» **SUPPLIED RECORDS**
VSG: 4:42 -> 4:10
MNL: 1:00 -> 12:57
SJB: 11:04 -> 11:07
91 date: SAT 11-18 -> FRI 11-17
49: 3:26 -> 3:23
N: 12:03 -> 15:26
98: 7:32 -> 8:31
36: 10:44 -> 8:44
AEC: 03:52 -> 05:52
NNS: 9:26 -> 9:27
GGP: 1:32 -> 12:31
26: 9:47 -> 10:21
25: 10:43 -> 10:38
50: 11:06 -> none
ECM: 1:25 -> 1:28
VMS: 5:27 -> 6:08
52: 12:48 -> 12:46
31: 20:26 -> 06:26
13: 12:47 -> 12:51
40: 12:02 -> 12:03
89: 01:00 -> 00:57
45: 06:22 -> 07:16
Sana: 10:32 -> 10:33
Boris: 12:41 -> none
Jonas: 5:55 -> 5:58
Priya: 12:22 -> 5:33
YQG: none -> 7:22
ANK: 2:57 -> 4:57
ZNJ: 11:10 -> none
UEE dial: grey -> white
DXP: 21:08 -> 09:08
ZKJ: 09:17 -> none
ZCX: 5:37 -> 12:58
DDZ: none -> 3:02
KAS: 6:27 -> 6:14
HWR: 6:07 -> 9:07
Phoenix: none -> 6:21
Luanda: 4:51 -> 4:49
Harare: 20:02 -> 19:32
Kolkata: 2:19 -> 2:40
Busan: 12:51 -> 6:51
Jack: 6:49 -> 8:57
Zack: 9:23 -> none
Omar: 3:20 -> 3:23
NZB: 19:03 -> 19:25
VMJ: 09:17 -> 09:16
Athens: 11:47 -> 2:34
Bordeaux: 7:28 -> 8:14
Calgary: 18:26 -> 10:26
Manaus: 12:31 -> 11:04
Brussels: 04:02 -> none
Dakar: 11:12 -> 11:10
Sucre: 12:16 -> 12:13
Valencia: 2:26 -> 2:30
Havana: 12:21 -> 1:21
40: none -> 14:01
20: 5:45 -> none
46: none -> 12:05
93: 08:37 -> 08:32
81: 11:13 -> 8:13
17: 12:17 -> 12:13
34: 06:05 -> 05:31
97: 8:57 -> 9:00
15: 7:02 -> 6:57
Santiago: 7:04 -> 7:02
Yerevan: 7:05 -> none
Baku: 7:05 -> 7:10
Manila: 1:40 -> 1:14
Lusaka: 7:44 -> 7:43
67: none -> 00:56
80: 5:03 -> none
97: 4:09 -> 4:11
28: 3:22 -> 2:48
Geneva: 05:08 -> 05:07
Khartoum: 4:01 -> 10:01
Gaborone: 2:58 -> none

» **WHAT IS NEEDED**
Reproduce every line of the items above, character for character and in the same order.

» **RESPONSE FOR THIS EXERCISE**
VSG: 4:42 -> 4:10
MNL: 1:00 -> 12:57
SJB: 11:04 -> 11:07
91 date: SAT 11-18 -> FRI 11-17
49: 3:26 -> 3:23
N: 12:03 -> 15:26
98: 7:32 -> 8:31
36: 10:44 -> 8:44
AEC: 03:52 -> 05:52
NNS: 9:26 -> 9:27
GGP: 1:32 -> 12:31
26: 9:47 -> 10:21
25: 10:43 -> 10:38
50: 11:06 -> none
ECM: 1:25 -> 1:28
VMS: 5:27 -> 6:08
52: 12:48 -> 12:46
31: 20:26 -> 06:26
13: 12:47 -> 12:51
40: 12:02 -> 12:03
89: 01:00 -> 00:57
45: 06:22 -> 07:16
Sana: 10:32 -> 10:33
Boris: 12:41 -> none
Jonas: 5:55 -> 5:58
Priya: 12:22 -> 5:33
YQG: none -> 7:22
ANK: 2:57 -> 4:57
ZNJ: 11:10 -> none
UEE dial: grey -> white
DXP: 21:08 -> 09:08
ZKJ: 09:17 -> none
ZCX: 5:37 -> 12:58
DDZ: none -> 3:02
KAS: 6:27 -> 6:14
HWR: 6:07 -> 9:07
Phoenix: none -> 6:21
Luanda: 4:51 -> 4:49
Harare: 20:02 -> 19:32
Kolkata: 2:19 -> 2:40
Busan: 12:51 -> 6:51
Jack: 6:49 -> 8:57
Zack: 9:23 -> none
Omar: 3:20 -> 3:23
NZB: 19:03 -> 19:25
VMJ: 09:17 -> 09:16
Athens: 11:47 -> 2:34
Bordeaux: 7:28 -> 8:14
Calgary: 18:26 -> 10:26
Manaus: 12:31 -> 11:04
Brussels: 04:02 -> none
Dakar: 11:12 -> 11:10
Sucre: 12:16 -> 12:13
Valencia: 2:26 -> 2:30
Havana: 12:21 -> 1:21
40: none -> 14:01
20: 5:45 -> none
46: none -> 12:05
93: 08:37 -> 08:32
81: 11:13 -> 8:13
17: 12:17 -> 12:13
34: 06:05 -> 05:31
97: 8:57 -> 9:00
15: 7:02 -> 6:57
Santiago: 7:04 -> 7:02
Yerevan: 7:05 -> none
Baku: 7:05 -> 7:10
Manila: 1:40 -> 1:14
Lusaka: 7:44 -> 7:43
67: none -> 00:56
80: 5:03 -> none
97: 4:09 -> 4:11
28: 3:22 -> 2:48
Geneva: 05:08 -> 05:07
Khartoum: 4:01 -> 10:01
Gaborone: 2:58 -> none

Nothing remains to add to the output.